**Task prompt:** Every record should be restated exactly, with no images included.

Data excerpts
--

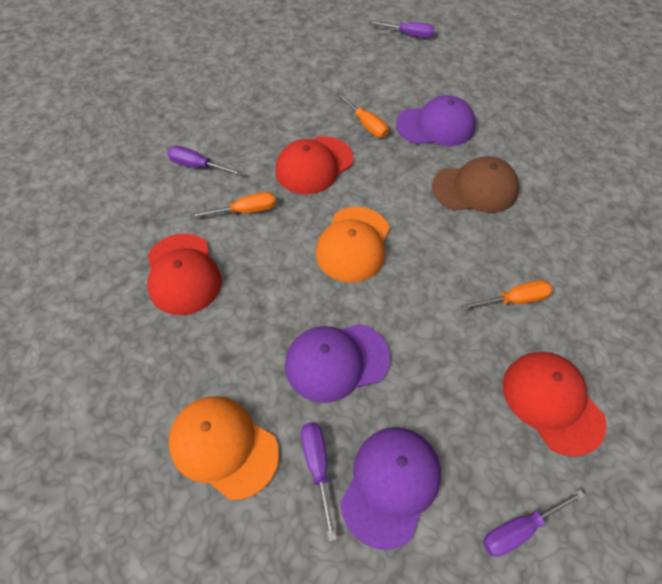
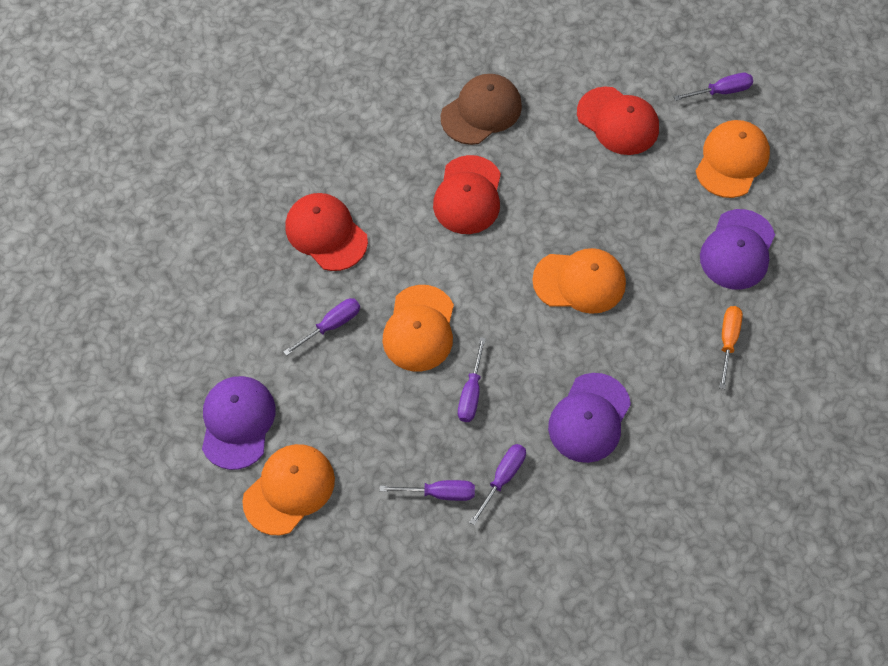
orange cap: 2 -> 4
orange screwdriver: 3 -> 1
purple screwdriver: 4 -> 5

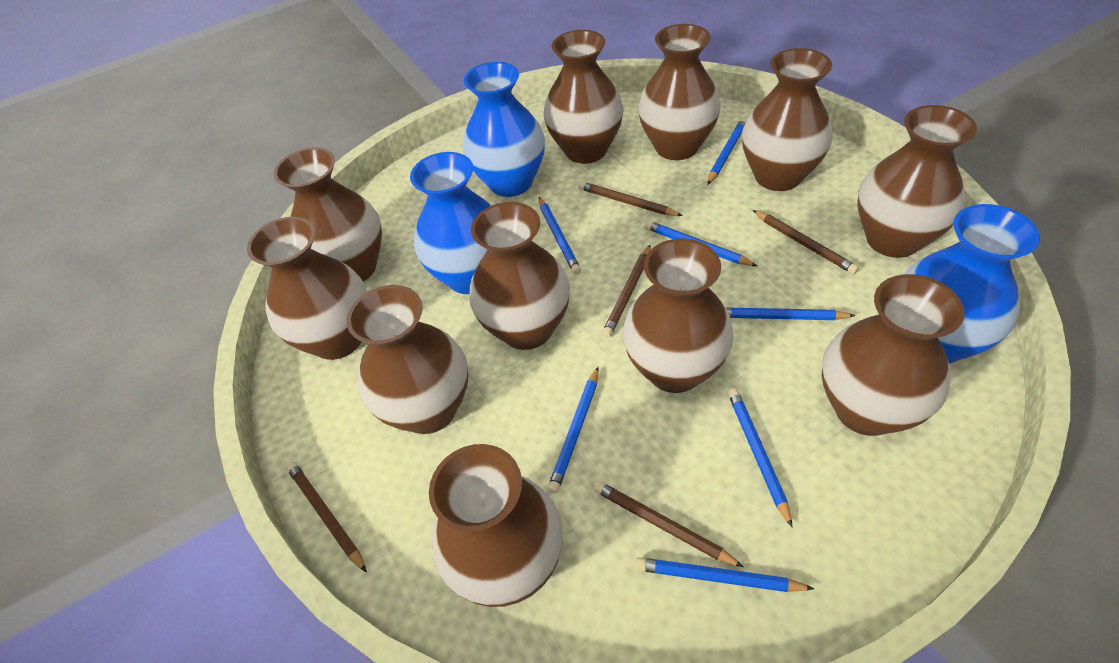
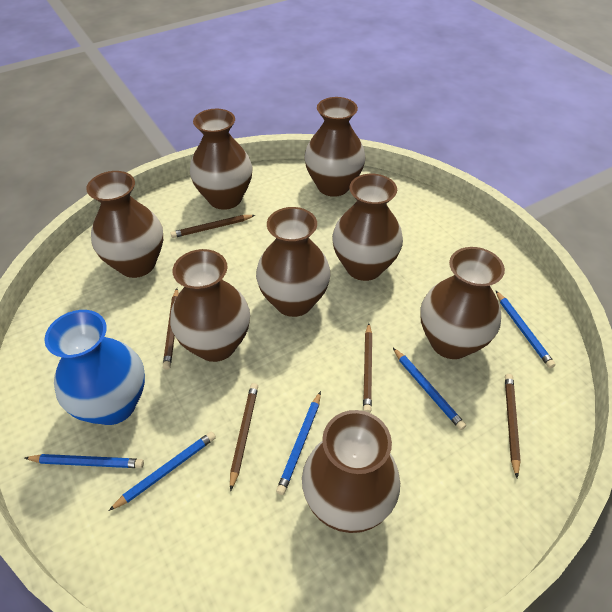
blue pencil: 7 -> 5
blue vase: 3 -> 1
brown vase: 11 -> 8

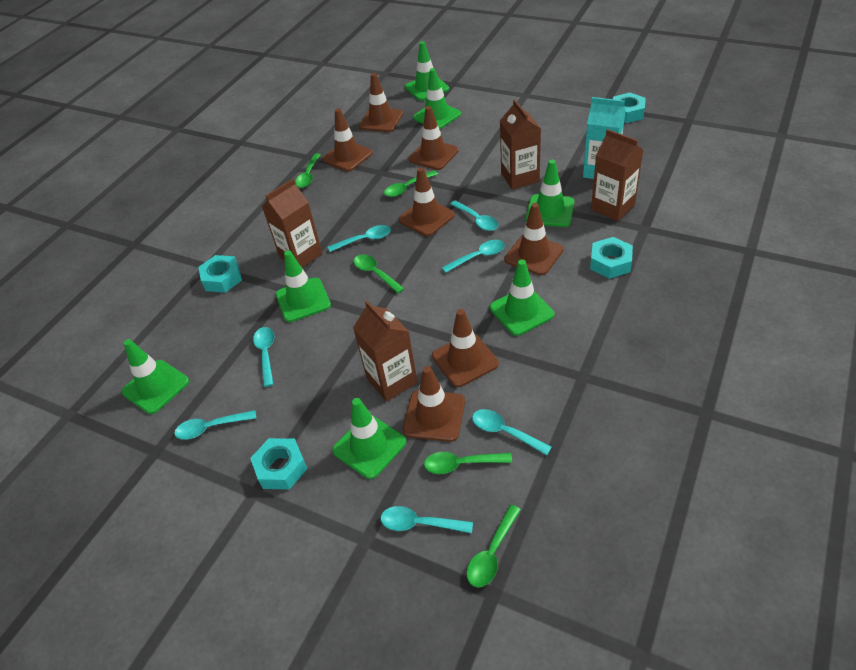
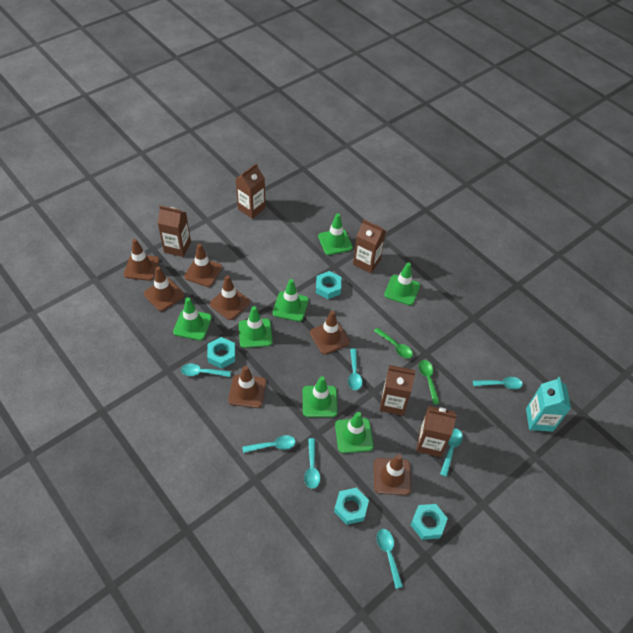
brown carton: 4 -> 5
green spoon: 5 -> 2

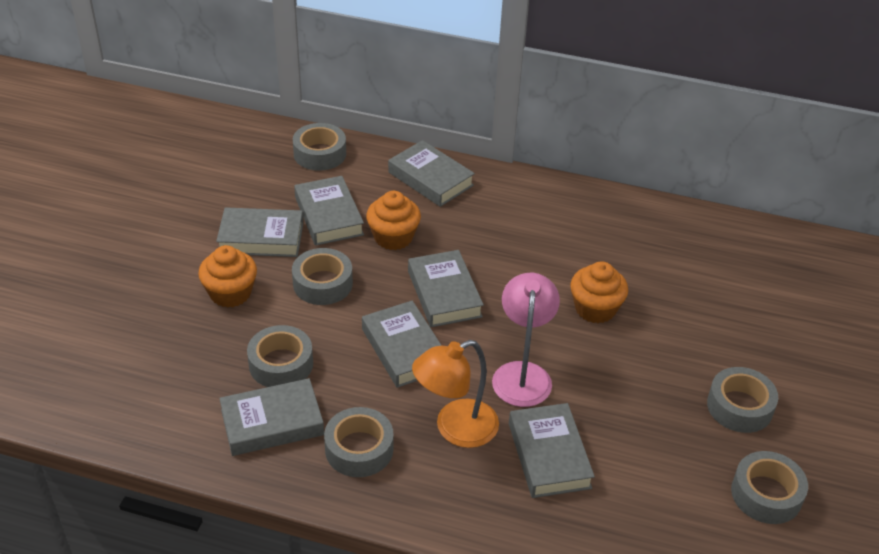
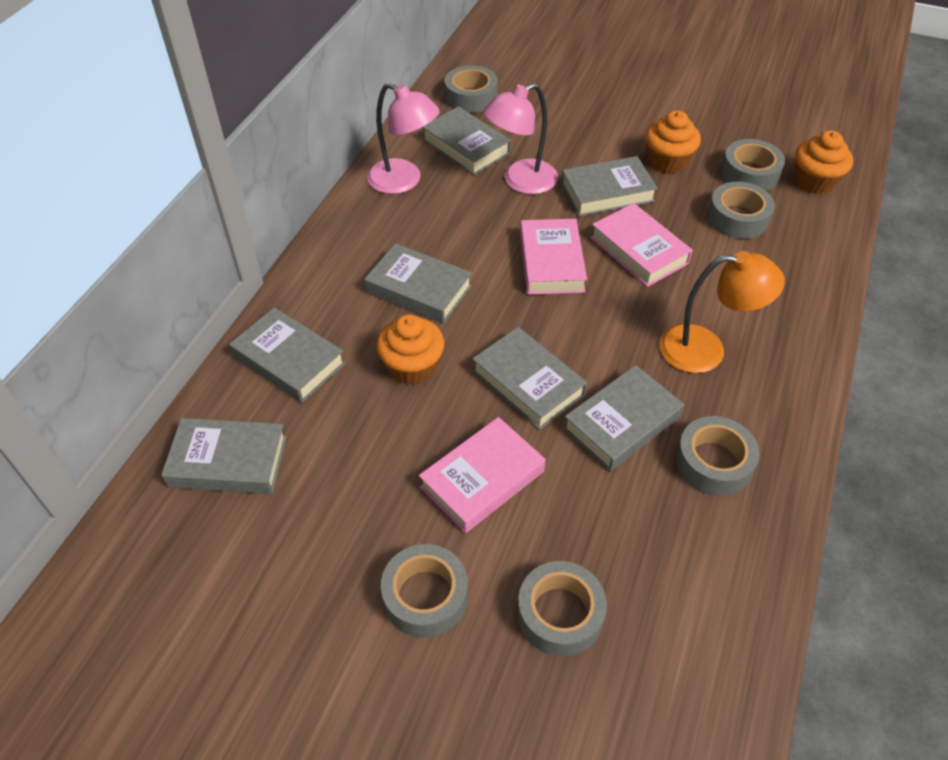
pink book: 0 -> 3
pink lamp: 1 -> 2

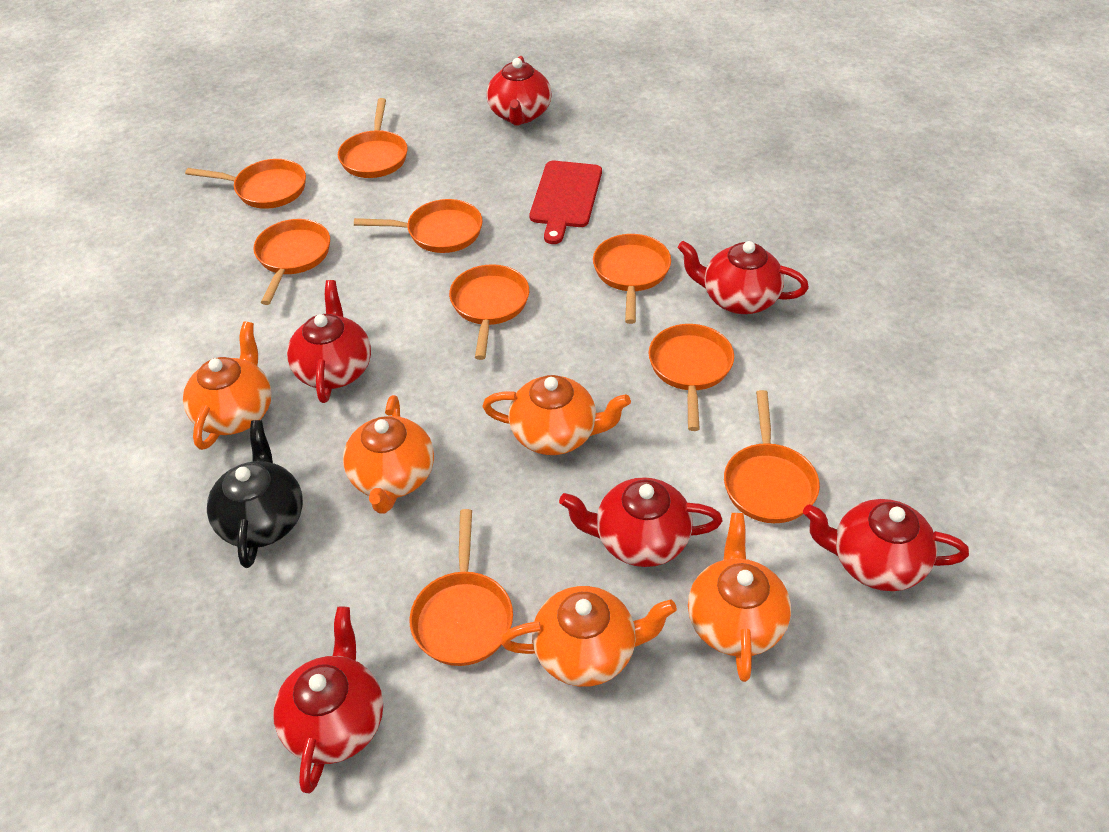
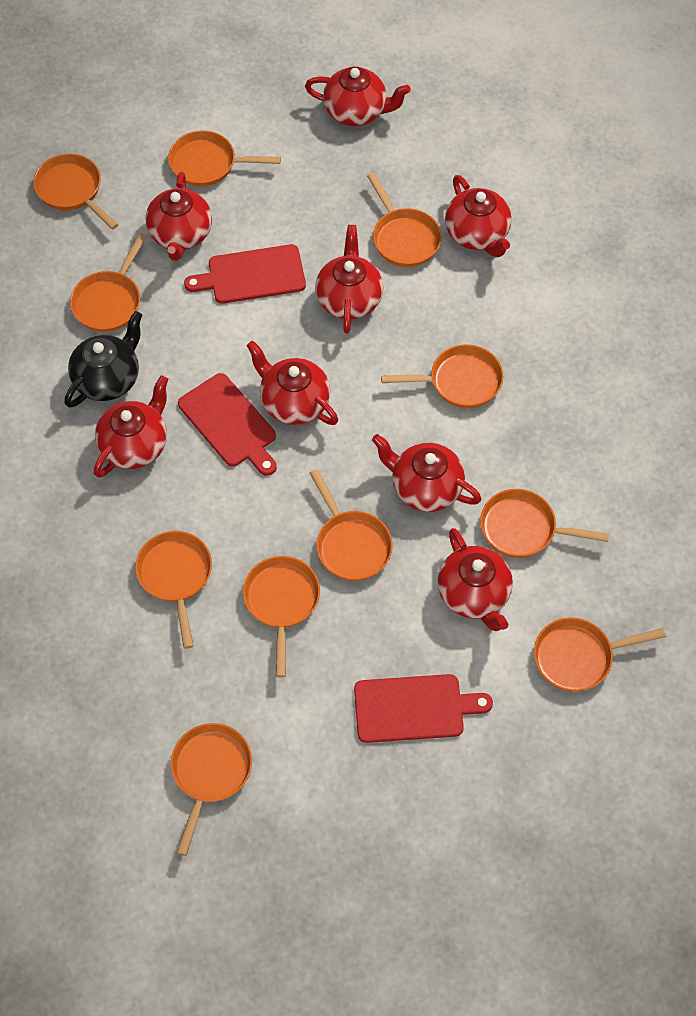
orange pan: 9 -> 11
orange teapot: 5 -> 0
red cutting board: 1 -> 3
red teapot: 6 -> 8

--

**Expected answer:**
orange cap: 2 -> 4
orange screwdriver: 3 -> 1
purple screwdriver: 4 -> 5

blue pencil: 7 -> 5
blue vase: 3 -> 1
brown vase: 11 -> 8

brown carton: 4 -> 5
green spoon: 5 -> 2

pink book: 0 -> 3
pink lamp: 1 -> 2

orange pan: 9 -> 11
orange teapot: 5 -> 0
red cutting board: 1 -> 3
red teapot: 6 -> 8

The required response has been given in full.